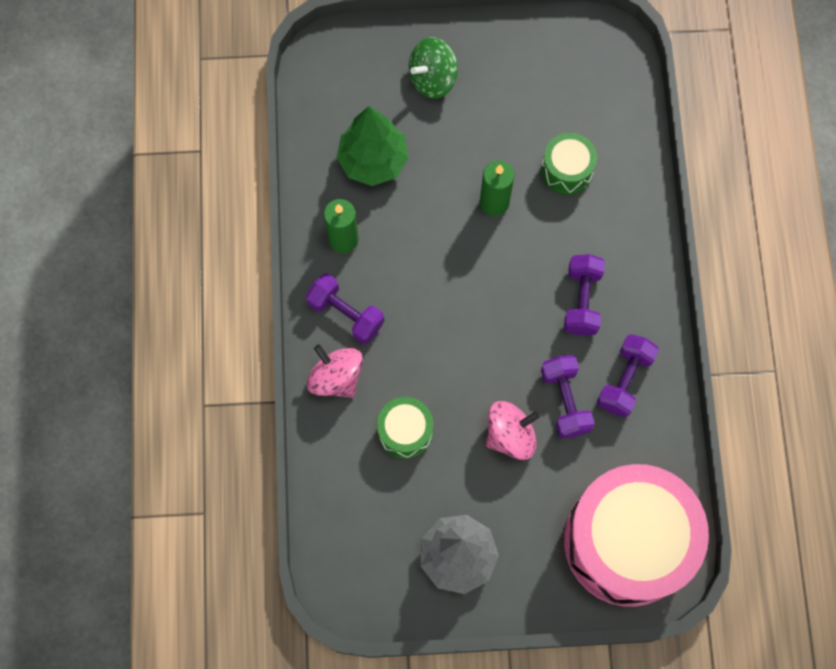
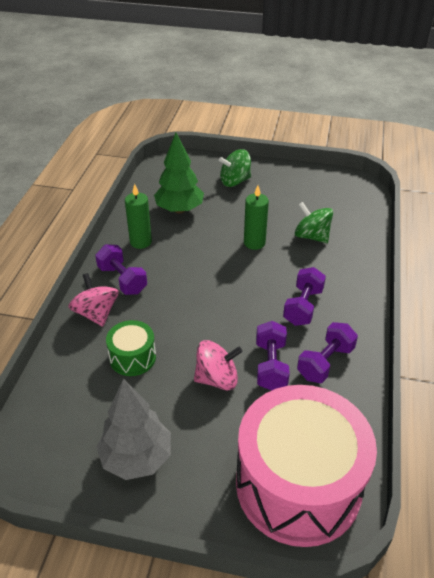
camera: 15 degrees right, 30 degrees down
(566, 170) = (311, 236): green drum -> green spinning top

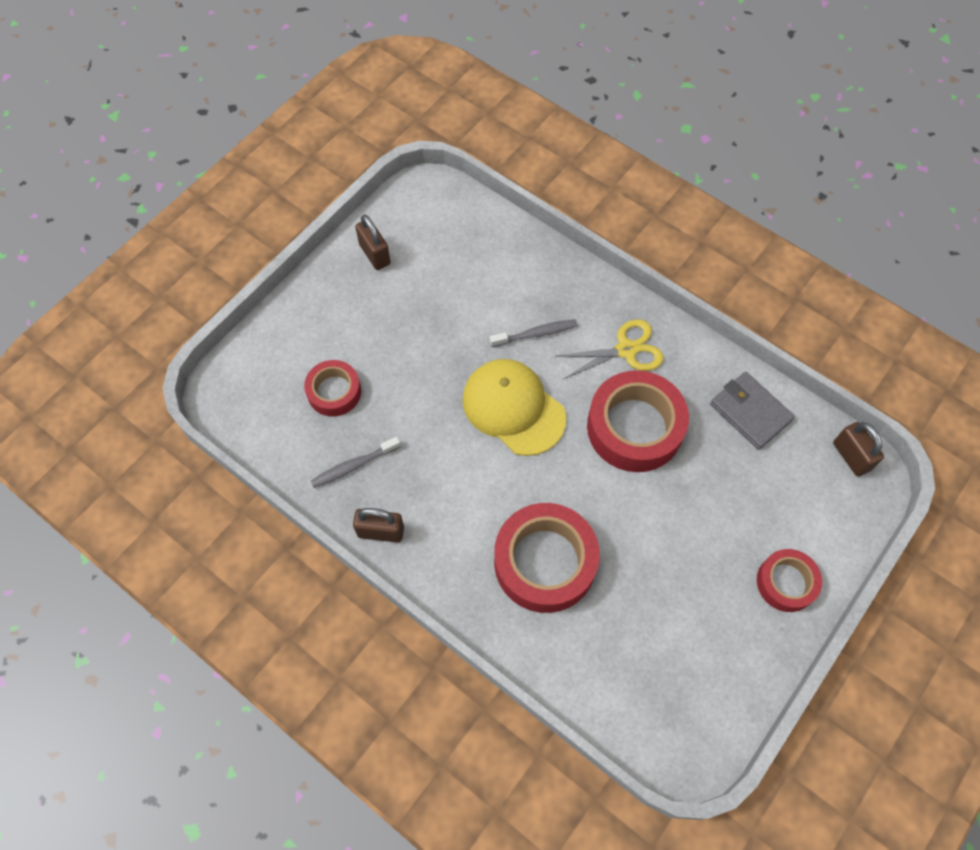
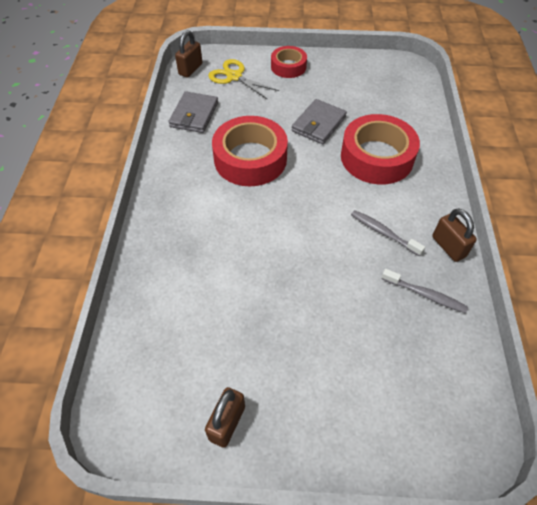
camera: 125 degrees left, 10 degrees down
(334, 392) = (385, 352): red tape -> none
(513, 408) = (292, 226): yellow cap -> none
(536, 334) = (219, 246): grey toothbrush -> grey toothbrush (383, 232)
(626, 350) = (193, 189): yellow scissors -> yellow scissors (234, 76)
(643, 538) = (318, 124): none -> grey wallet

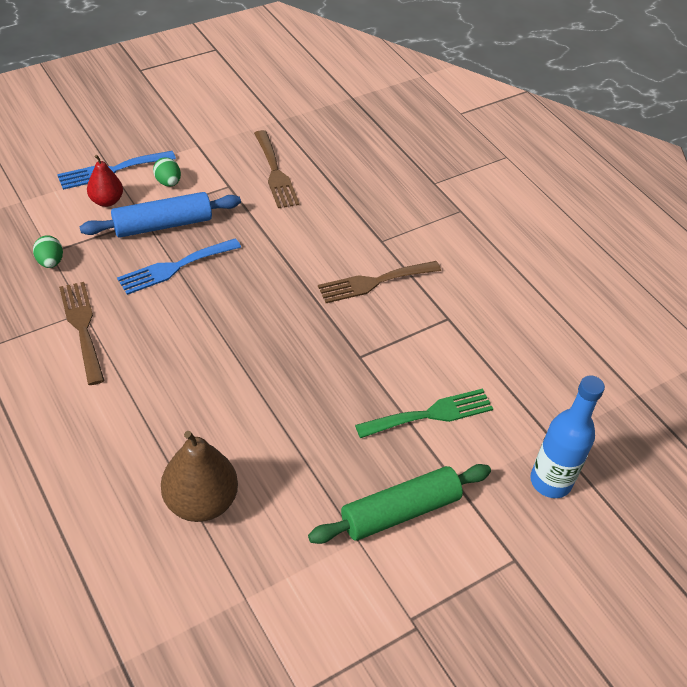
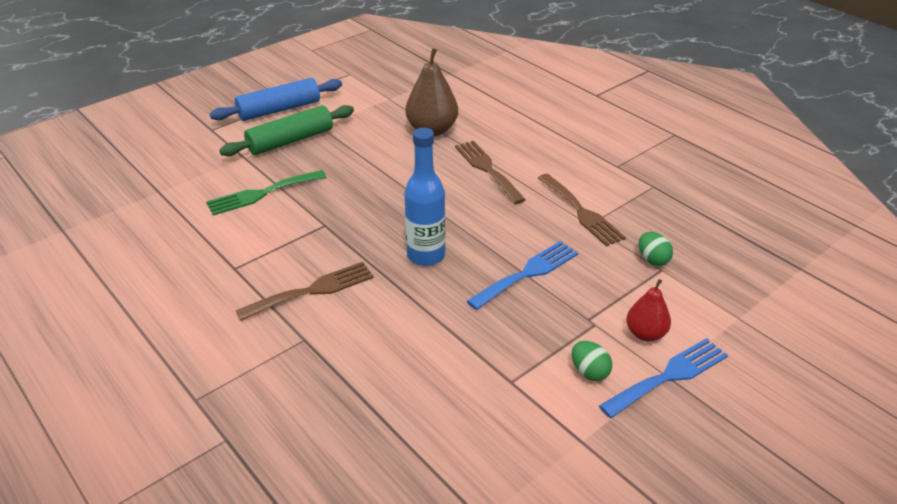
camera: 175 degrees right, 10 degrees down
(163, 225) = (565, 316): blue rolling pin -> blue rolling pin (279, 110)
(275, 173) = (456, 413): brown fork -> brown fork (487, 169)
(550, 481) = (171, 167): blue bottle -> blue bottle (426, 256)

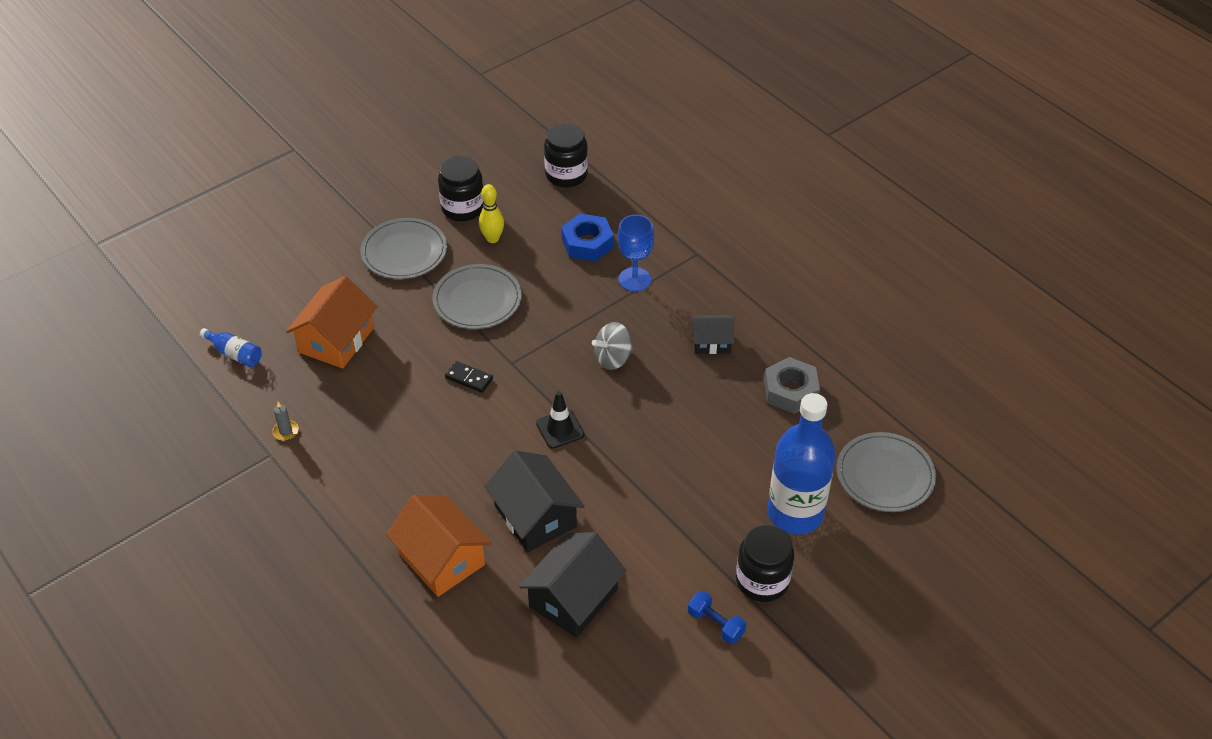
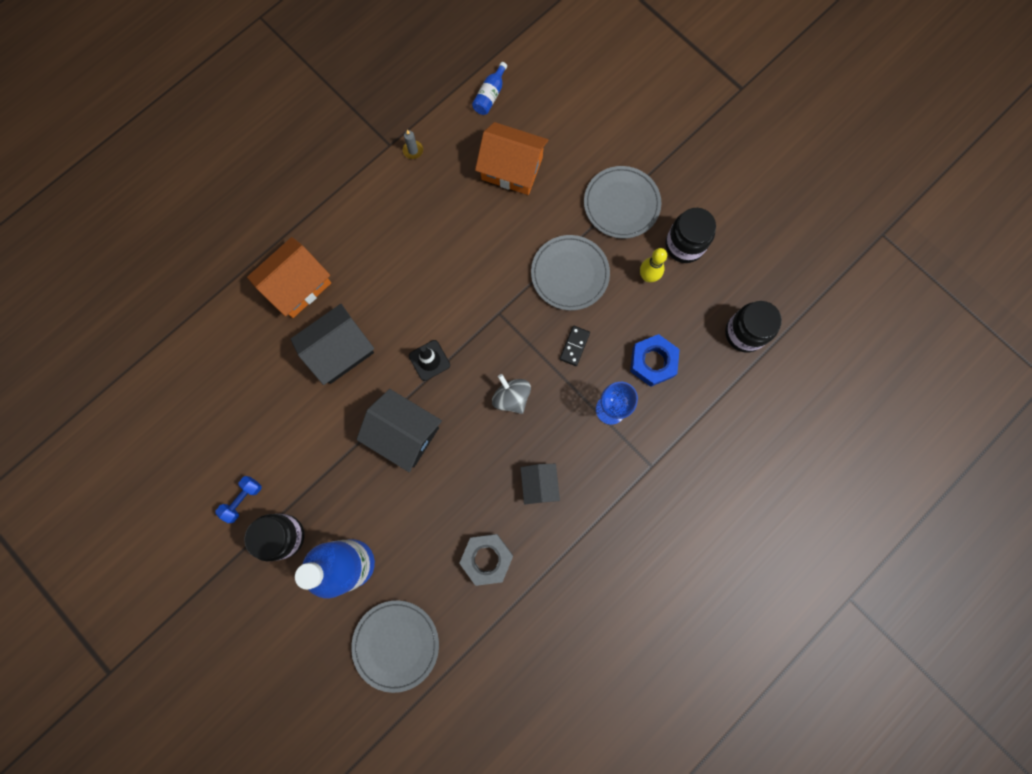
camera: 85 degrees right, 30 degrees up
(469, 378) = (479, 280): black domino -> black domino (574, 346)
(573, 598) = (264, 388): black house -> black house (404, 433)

Instructions to follow -> Write the records out exactly, dropping every image.

Reply to the exercise ->
camera: 15 degrees right, 30 degrees down
(566, 170) = (311, 236): green drum -> green spinning top

camera: 125 degrees left, 10 degrees down
(334, 392) = (385, 352): red tape -> none
(513, 408) = (292, 226): yellow cap -> none
(536, 334) = (219, 246): grey toothbrush -> grey toothbrush (383, 232)
(626, 350) = (193, 189): yellow scissors -> yellow scissors (234, 76)
(643, 538) = (318, 124): none -> grey wallet

camera: 175 degrees right, 10 degrees down
(163, 225) = (565, 316): blue rolling pin -> blue rolling pin (279, 110)
(275, 173) = (456, 413): brown fork -> brown fork (487, 169)
(550, 481) = (171, 167): blue bottle -> blue bottle (426, 256)

camera: 85 degrees right, 30 degrees up
(469, 378) = (479, 280): black domino -> black domino (574, 346)
(573, 598) = (264, 388): black house -> black house (404, 433)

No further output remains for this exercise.